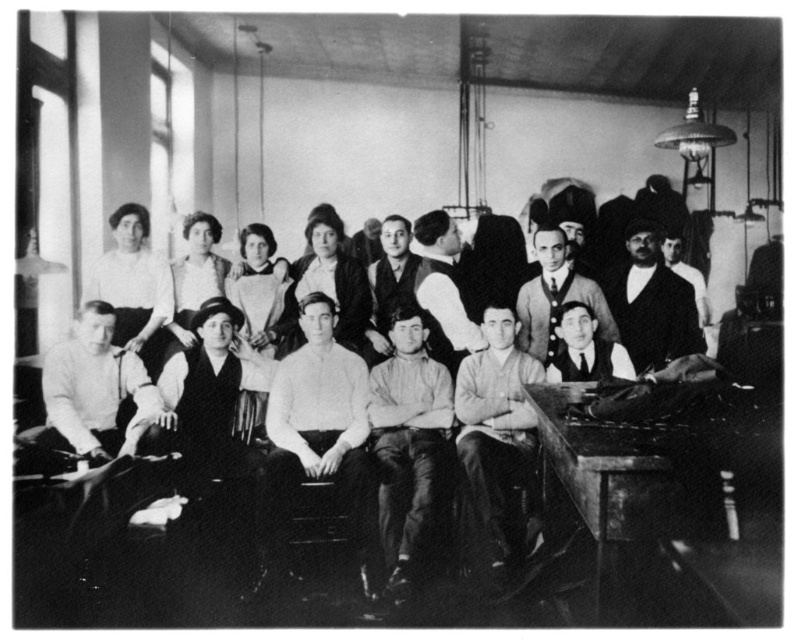
Who is lower down, smooth gray sweater at center or smooth white shirt at center?

smooth gray sweater at center is below.

Does smooth gray sweater at center have a lesser height compared to smooth white shirt at center?

Correct, smooth gray sweater at center is not as tall as smooth white shirt at center.

Who is more distant from viewer, (539, 308) or (431, 241)?

Positioned behind is point (431, 241).

Identify the location of smooth gray sweater at center. This screenshot has width=798, height=640. (555, 296).

Is smooth white blouse at upper left further to camera compared to smooth white shirt at center?

No, it is not.

Is smooth white blouse at upper left smaller than smooth white shirt at center?

Indeed, smooth white blouse at upper left has a smaller size compared to smooth white shirt at center.

Is point (164, 332) positioned after point (441, 259)?

That is False.

The image size is (798, 640). I want to click on smooth white blouse at upper left, so click(x=133, y=285).

Can you confirm if wooden table at lower right is smaller than smooth gray vest at center?

Actually, wooden table at lower right might be larger than smooth gray vest at center.

Between point (609, 540) and point (394, 275), which one is positioned behind?

The point (394, 275) is behind.

What are the coordinates of `wooden table at lower right` in the screenshot? It's located at (674, 500).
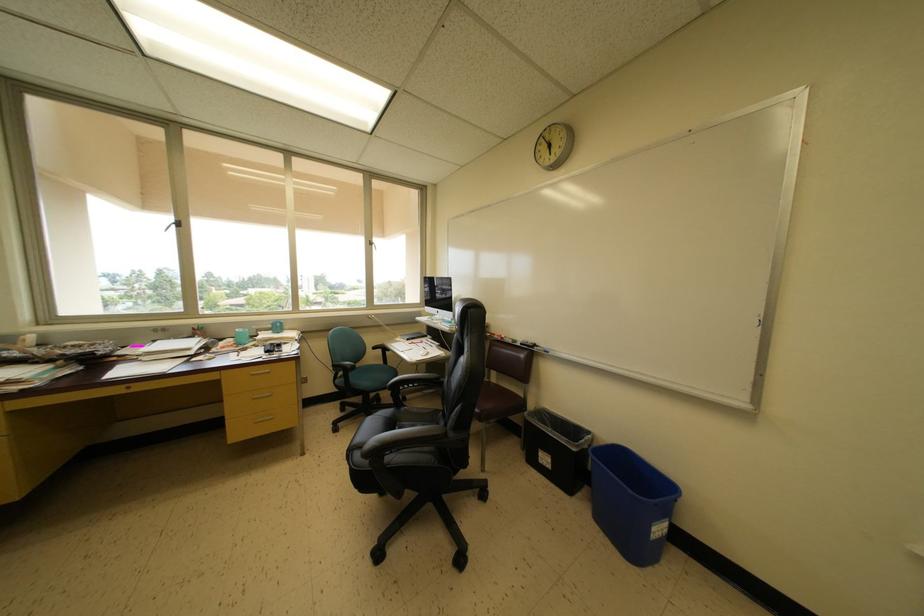
Where is `black trash can`? black trash can is located at coordinates (527, 562).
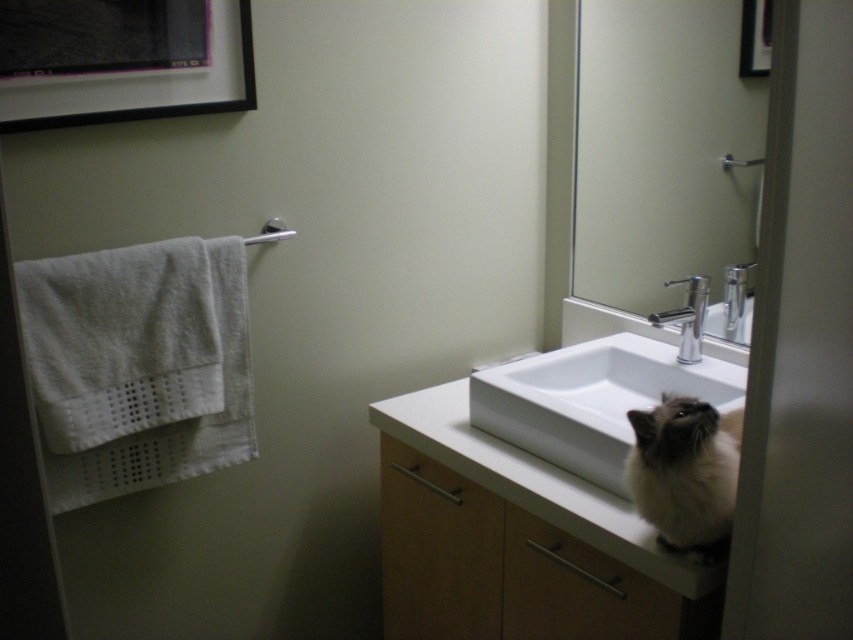
You are a plumber checking the bathroom fixtures. You see the silver metallic faucet at sink right and the silver metallic faucet at upper right. Which one is taller?

The silver metallic faucet at sink right is much taller than the silver metallic faucet at upper right according to the description.

You are standing in the bathroom and want to hang a new picture frame. The current black glossy picture frame at upper right and the silver metallic faucet at upper right are in the way. Which object should you move first to make space?

You should move the black glossy picture frame at upper right first because it is located above the silver metallic faucet at upper right, so moving it would allow access to the area above the faucet.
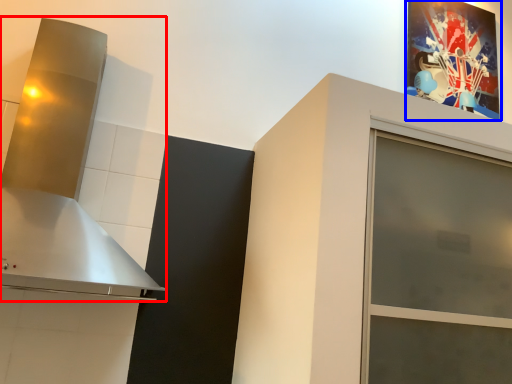
Question: Which point is further to the camera, vent (highlighted by a red box) or picture frame (highlighted by a blue box)?

Choices:
 (A) vent
 (B) picture frame

Answer: (B)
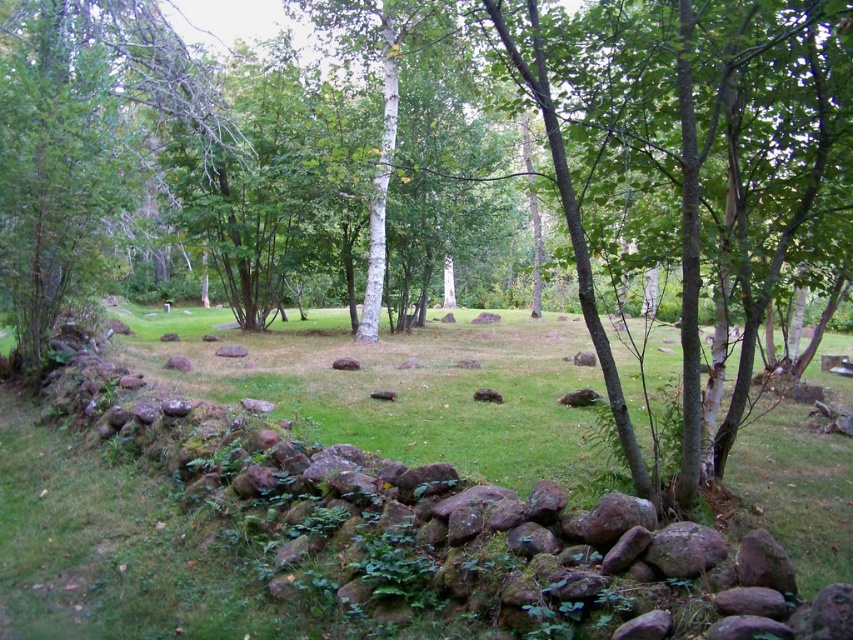
Based on the photo, you are standing in the park and want to take a photo of both the rocky wall at lower left and the smooth bark tree at center. Which object should you position closer to the camera to ensure both are in focus?

To ensure both the rocky wall at lower left and the smooth bark tree at center are in focus, position the rocky wall at lower left closer to the camera since it is shorter than the smooth bark tree at center, allowing for a deeper depth of field.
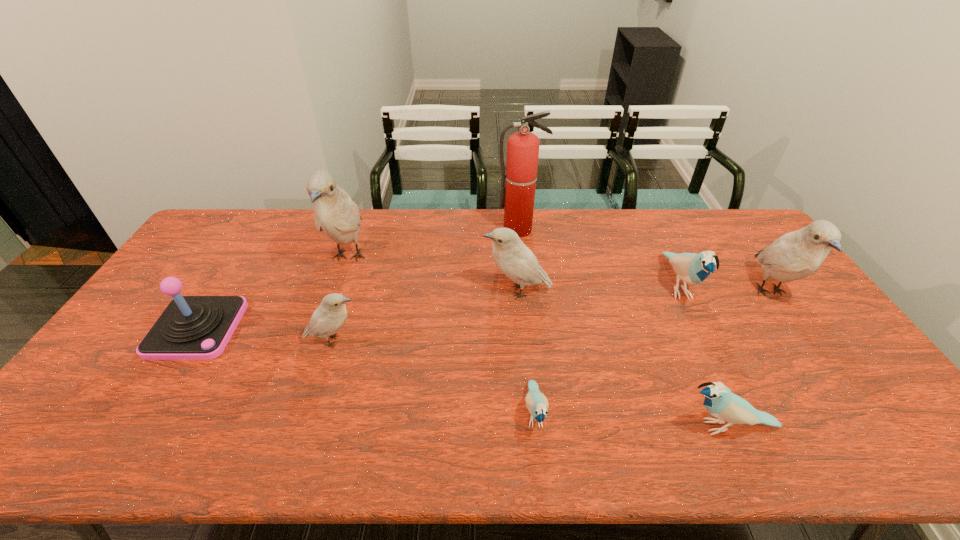
You are a GUI agent. You are given a task and a screenshot of the screen. Output one action in this format:
    pyautogui.click(x=<x>, y=<y>)
    Task: Click on the blank region between the red fire extinguisher and the joystick
    
    Given the screenshot: What is the action you would take?
    pyautogui.click(x=358, y=279)

The height and width of the screenshot is (540, 960). In order to click on vacant space that's between the fire extinguisher and the nearest white bird in this screenshot , I will do `click(426, 285)`.

Where is `empty location between the leftmost object and the biggest white bird`? empty location between the leftmost object and the biggest white bird is located at coordinates (273, 293).

In order to click on free spot between the eighth shortest object and the second biggest blue bird in this screenshot , I will do `click(539, 342)`.

Find the location of a particular element. blank region between the joystick and the tallest object is located at coordinates (358, 279).

The image size is (960, 540). I want to click on object identified as the sixth closest to the second biggest white bird, so click(x=329, y=317).

The width and height of the screenshot is (960, 540). I want to click on object that is the seventh closest one to the second biggest blue bird, so click(335, 214).

Identify the location of bird that is the third nearest to the farthest blue bird. This screenshot has height=540, width=960. (510, 254).

Image resolution: width=960 pixels, height=540 pixels. What are the coordinates of `bird that is the fifth closest one to the third biggest white bird` in the screenshot? It's located at (720, 402).

What are the coordinates of `white bird that can be found as the third closest to the smallest white bird` in the screenshot? It's located at (796, 255).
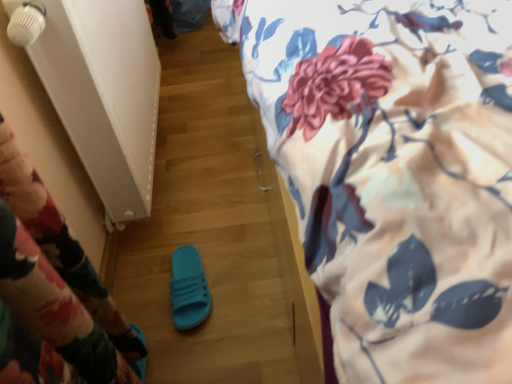
Question: Should I look upward or downward to see teal rubber slipper at center?

Choices:
 (A) up
 (B) down

Answer: (B)

Question: Does floral fabric bed at upper right have a greater height compared to teal rubber slipper at center?

Choices:
 (A) no
 (B) yes

Answer: (B)

Question: Is floral fabric bed at upper right looking in the opposite direction of teal rubber slipper at center?

Choices:
 (A) no
 (B) yes

Answer: (A)

Question: Is floral fabric bed at upper right bigger than teal rubber slipper at center?

Choices:
 (A) no
 (B) yes

Answer: (B)

Question: Can you confirm if floral fabric bed at upper right is shorter than teal rubber slipper at center?

Choices:
 (A) yes
 (B) no

Answer: (B)

Question: Would you say floral fabric bed at upper right is outside teal rubber slipper at center?

Choices:
 (A) yes
 (B) no

Answer: (A)

Question: Does floral fabric bed at upper right appear on the left side of teal rubber slipper at center?

Choices:
 (A) no
 (B) yes

Answer: (A)

Question: From a real-world perspective, is teal rubber slipper at center positioned under floral fabric bed at upper right based on gravity?

Choices:
 (A) no
 (B) yes

Answer: (B)

Question: Can you confirm if teal rubber slipper at center is wider than floral fabric bed at upper right?

Choices:
 (A) no
 (B) yes

Answer: (A)

Question: Is teal rubber slipper at center in front of floral fabric bed at upper right?

Choices:
 (A) no
 (B) yes

Answer: (A)

Question: Is the depth of teal rubber slipper at center greater than that of floral fabric bed at upper right?

Choices:
 (A) no
 (B) yes

Answer: (B)

Question: Is teal rubber slipper at center at the right side of floral fabric bed at upper right?

Choices:
 (A) no
 (B) yes

Answer: (A)

Question: Is teal rubber slipper at center positioned with its back to floral fabric bed at upper right?

Choices:
 (A) yes
 (B) no

Answer: (B)

Question: Is point (497, 31) positioned closer to the camera than point (197, 256)?

Choices:
 (A) farther
 (B) closer

Answer: (B)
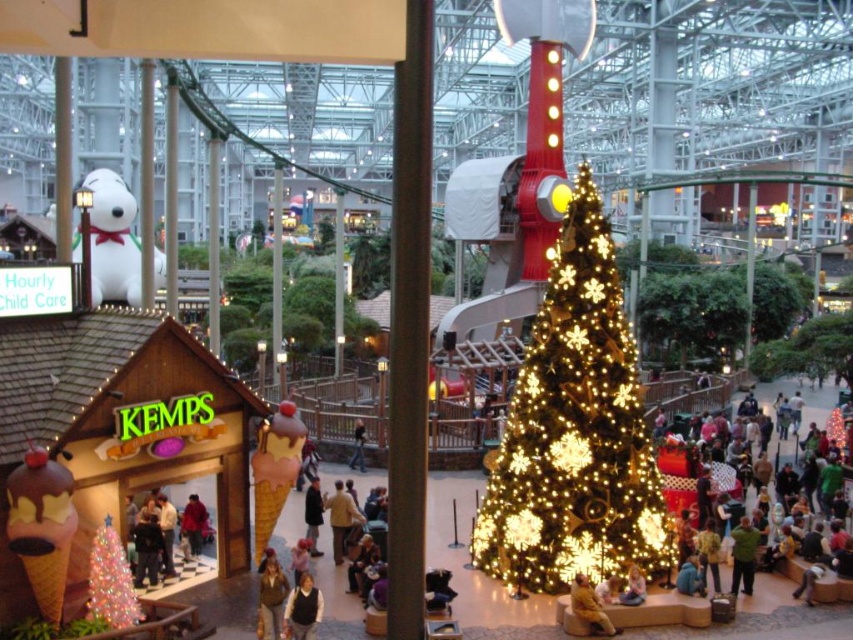
Question: Estimate the real-world distances between objects in this image. Which object is closer to the white plush snowman at left?

Choices:
 (A) brown fabric jacket at lower center
 (B) yellow plush bear at lower right
 (C) illuminated gold christmas tree at center
 (D) shiny silver christmas tree at lower left

Answer: (C)

Question: Is white plush snowman at left positioned at the back of yellow plush bear at lower right?

Choices:
 (A) yes
 (B) no

Answer: (A)

Question: Does illuminated gold christmas tree at center appear under brown fabric jacket at lower center?

Choices:
 (A) no
 (B) yes

Answer: (A)

Question: Among these points, which one is nearest to the camera?

Choices:
 (A) (289, 593)
 (B) (492, 496)

Answer: (A)

Question: Where is illuminated gold christmas tree at center located in relation to white plush snowman at left in the image?

Choices:
 (A) right
 (B) left

Answer: (A)

Question: Which object is positioned closest to the illuminated gold christmas tree at center?

Choices:
 (A) brown fabric jacket at lower center
 (B) yellow plush bear at lower right
 (C) white plush snowman at left

Answer: (B)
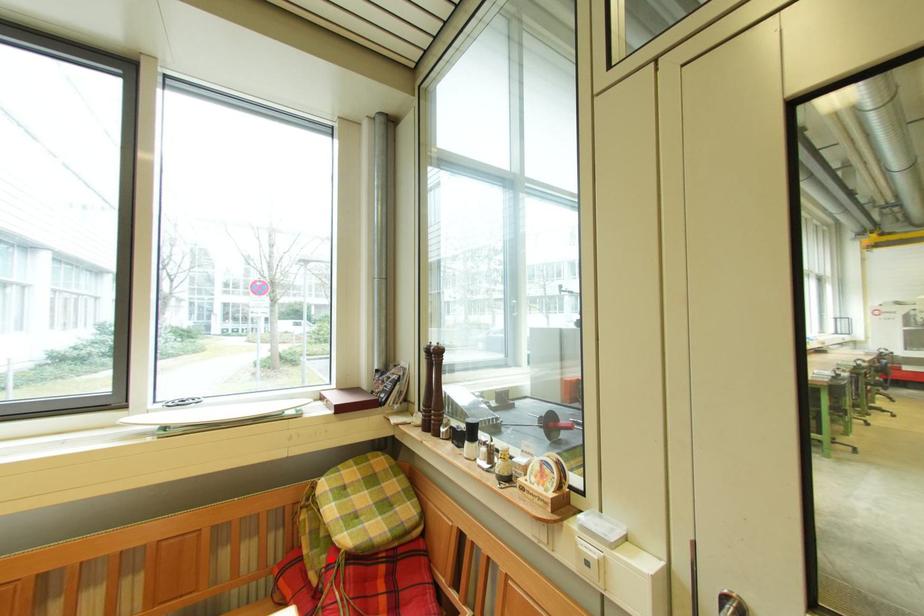
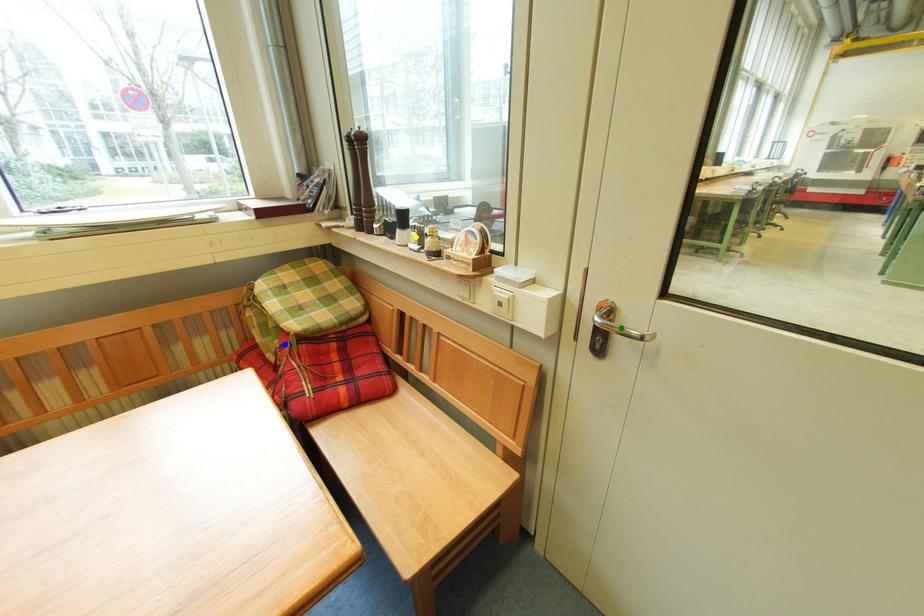
Question: I am providing you with two images of the same scene from different viewpoints. A red point is marked on the first image. You are given multiple points on the second image. Which point in image 2 represents the same 3d spot as the red point in image 1?

Choices:
 (A) blue point
 (B) green point
 (C) yellow point

Answer: (A)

+ + + + +

» Assignment
Identify every line of the records that contains the word "under" and copy each such line. Case counts.

» Written answer
Question: From a real-world perspective, is teal rubber slipper at center positioned under floral fabric bed at upper right based on gravity?
Question: Does illuminated gold christmas tree at center appear under brown fabric jacket at lower center?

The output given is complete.